Exercise requirements:
Using the listing below, select the lines with the word "none" and copy them.

*** Material to process Section Begins ***

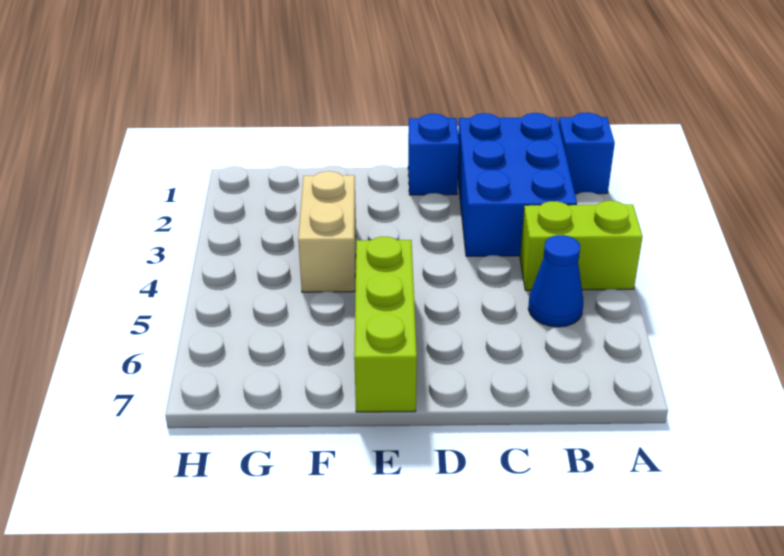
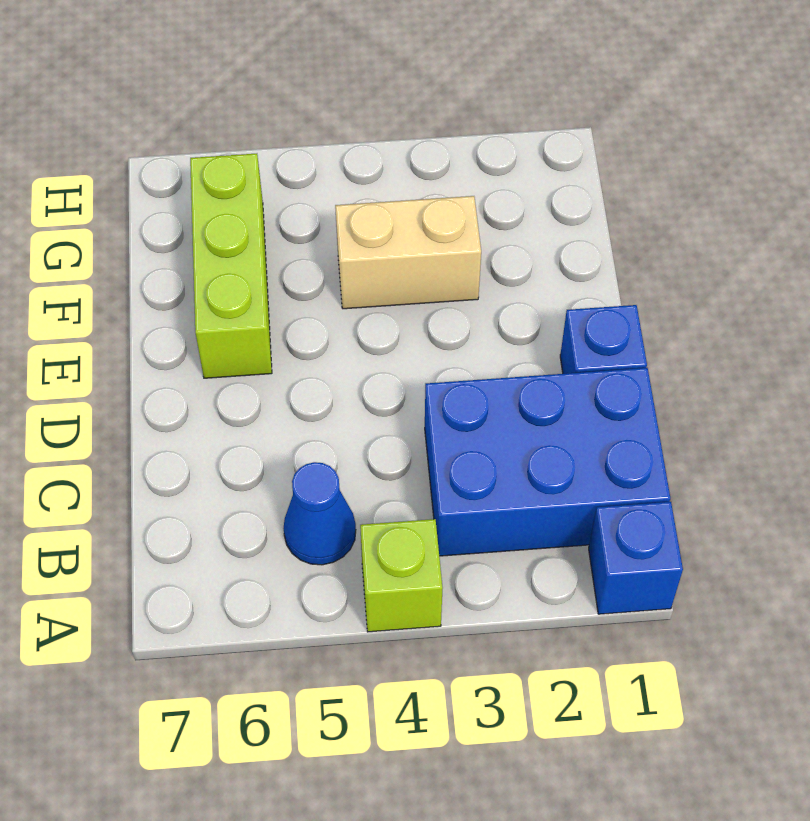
lime brick A4:B4 level 1 -> lime brick A4 level 1
lime brick E5:E7 level 1 -> lime brick E6:G6 level 1

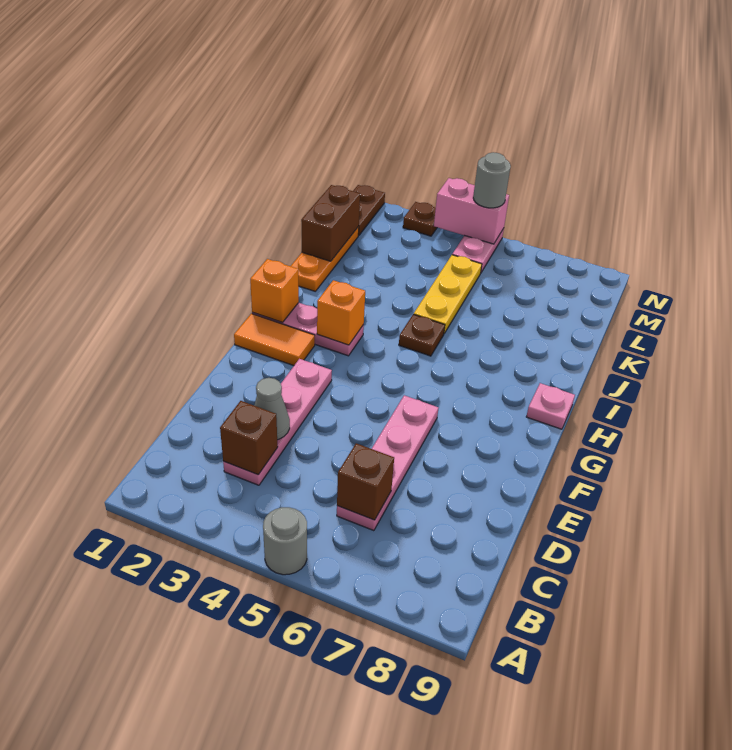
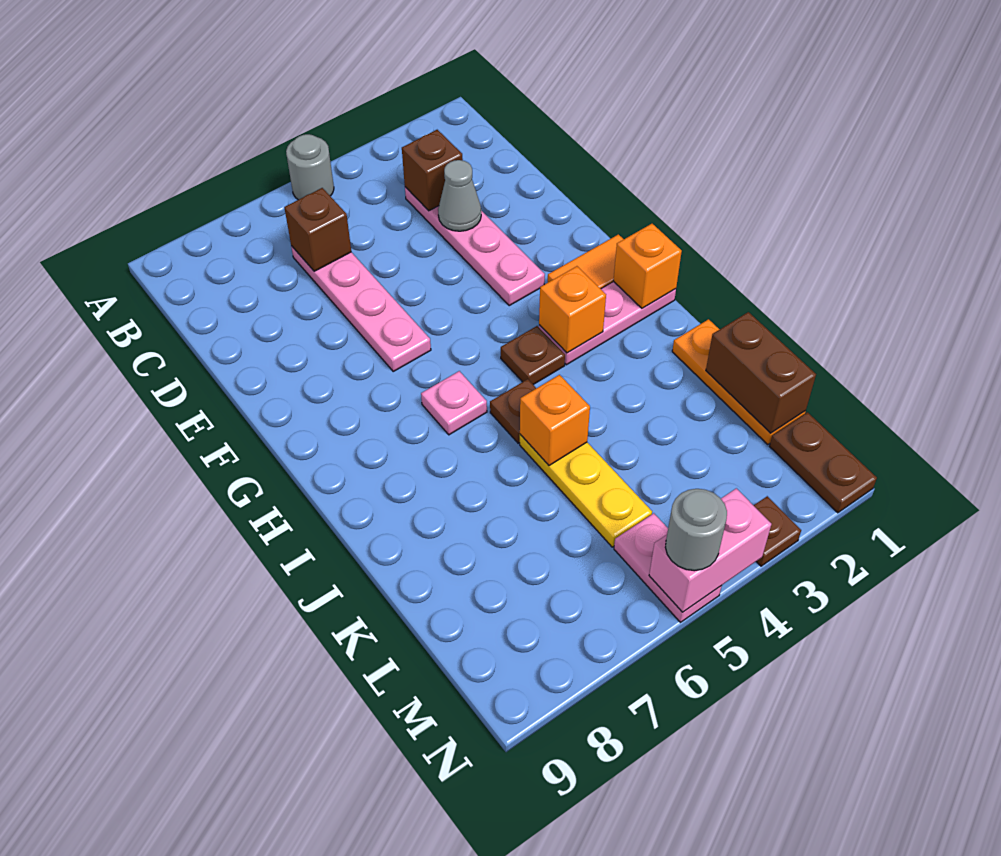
none -> brown plate H4 level 1
pink plate H9 level 1 -> pink plate H6 level 1
none -> orange brick J5 level 2

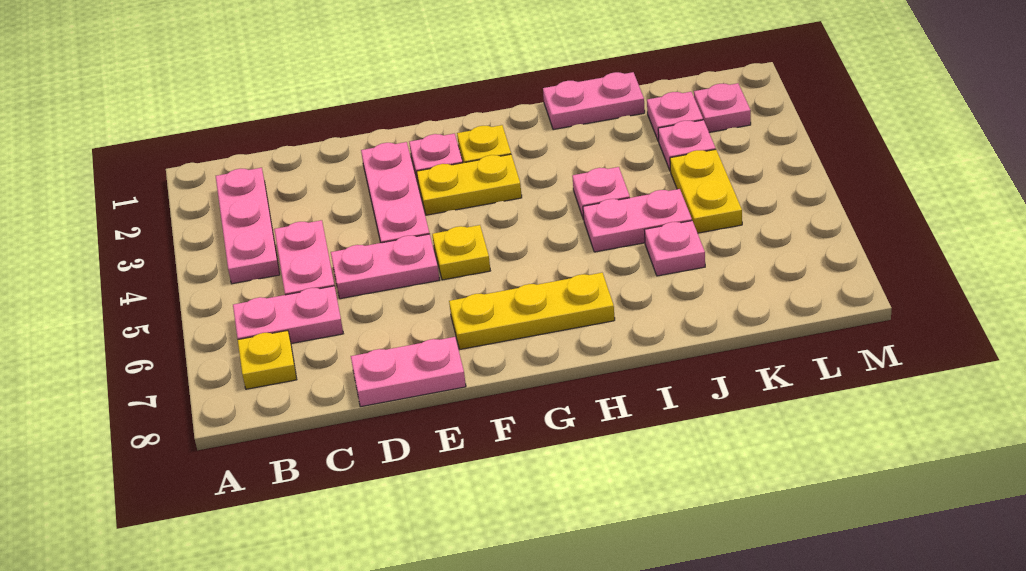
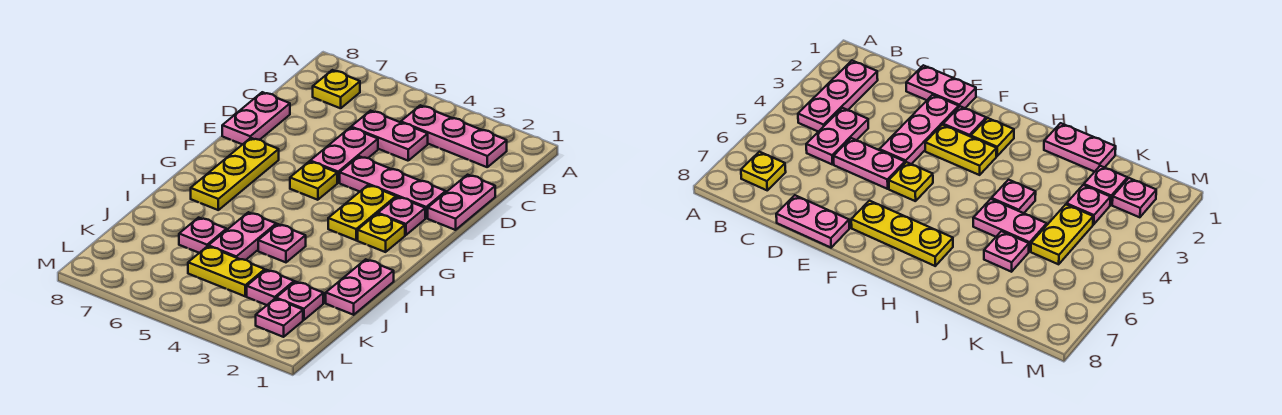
pink plate B6:C6 level 1 -> pink plate D1:E1 level 1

*** Material to process Section Ends ***

The completed task:
none -> brown plate H4 level 1
none -> orange brick J5 level 2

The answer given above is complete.